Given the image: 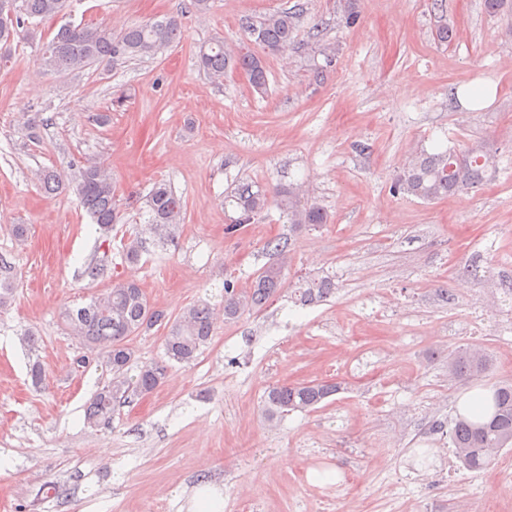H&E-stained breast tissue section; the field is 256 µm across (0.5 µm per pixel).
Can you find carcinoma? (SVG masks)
<instances>
[{"instance_id":"cac0c4a2","label":"carcinoma","mask_w":512,"mask_h":512,"mask_svg":"<svg viewBox=\"0 0 512 512\" xmlns=\"http://www.w3.org/2000/svg\"><path fill=\"white\" fill-rule=\"evenodd\" d=\"M15 19L0 25V44L24 36L36 19H53L67 9L68 0H14ZM301 22L298 10H276L244 22V28L258 45L257 53L241 44H229L214 38L197 54L199 69L214 80L229 73L244 74L253 88L263 93L268 77L262 54H283L293 46ZM181 35V23L174 17L142 24H132L119 33L95 24L67 23L43 47L42 65L71 74L106 62L123 63L153 58ZM496 167L495 161L479 147L458 151L447 147L433 153L425 151L412 157L393 175L392 193L414 197L424 202L479 185ZM41 189L54 194L66 187L77 196L81 207L97 224L101 238L109 240L112 225L119 223L121 210L116 204L112 172L102 162L88 159L76 166L70 179L55 171L36 174ZM239 216L224 227L233 235L245 224L259 219L271 204L298 227L325 224L326 210L317 203L299 198V187L288 186L272 193L241 183L232 195ZM149 231L160 242H172L184 219L181 199L164 183H157L147 199ZM273 261L256 273L252 287L240 291L230 281L224 282V305L216 310L207 303L193 304L174 318L153 306L139 285L133 281L114 285L109 292L94 297L83 306L64 309L61 318L65 329L79 336L91 351L102 357L111 379L92 397L86 408V421L92 426L108 424L115 410L132 395H147L166 380L169 364L191 363L211 339L217 313L224 321L237 320L246 312L262 309L281 288L288 266L287 245L279 240L267 243ZM333 282L328 277L315 278L299 288L301 301L313 302L330 294ZM166 330L164 350L168 361L135 365L131 337L155 327ZM490 355L482 348L468 347L448 358V377L468 381L490 368ZM343 390L332 381L301 384H276L264 396V411L269 419L294 411H312ZM492 414L486 421H473L463 415L453 420L449 436L462 467L480 471L488 467L504 448L512 447V381L502 380L492 387Z\"/></svg>"}]
</instances>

** STATED GOAL **
Reproduce exactly the line that holds "Can you find carcinoma? (SVG masks)", then every line after it, ending with the final line of the records above.

** RESPONSE TO THE TASK **
Can you find carcinoma? (SVG masks)
<instances>
[{"instance_id":"cac0c4a2","label":"carcinoma","mask_w":512,"mask_h":512,"mask_svg":"<svg viewBox=\"0 0 512 512\" xmlns=\"http://www.w3.org/2000/svg\"><path fill=\"white\" fill-rule=\"evenodd\" d=\"M15 19L0 25V44L24 36L36 19H53L67 9L68 0H14ZM301 22L298 10H276L244 22V28L258 45L257 53L241 44H229L214 38L197 54L199 69L214 80L229 73L244 74L253 88L263 93L268 77L262 54H283L293 46ZM181 35V23L174 17L142 24H132L119 33L95 24L67 23L43 47L42 65L71 74L106 62L123 63L153 58ZM496 167L495 161L479 147L458 151L447 147L433 153L425 151L412 157L393 175L392 193L414 197L424 202L479 185ZM41 189L54 194L66 187L77 196L81 207L97 224L101 238L109 240L112 225L119 223L121 210L116 204L112 172L102 162L88 159L76 166L70 179L55 171L36 174ZM239 216L224 227L233 235L245 224L259 219L271 204L298 227L325 224L326 210L317 203L299 198V187L288 186L272 193L241 183L232 195ZM149 231L160 242H172L184 219L181 199L164 183H157L147 199ZM273 261L256 273L252 287L240 291L230 281L224 282V305L216 310L207 303L193 304L174 318L153 306L139 285L133 281L114 285L109 292L94 297L83 306L64 309L61 318L65 329L79 336L91 351L102 357L111 379L92 397L86 408V421L92 426L108 424L115 410L132 395H147L166 380L169 364L191 363L211 339L217 313L224 321L237 320L246 312L262 309L281 288L288 266L287 245L279 240L267 243ZM333 282L328 277L315 278L299 288L301 301L313 302L330 294ZM166 330L164 350L168 361L135 365L131 337L155 327ZM490 355L482 348L468 347L448 358V377L468 381L490 368ZM343 390L332 381L301 384H276L264 396V411L269 419L294 411H312ZM492 414L486 421H473L463 415L453 420L449 436L462 467L480 471L488 467L504 448L512 447V381L502 380L492 387Z\"/></svg>"}]
</instances>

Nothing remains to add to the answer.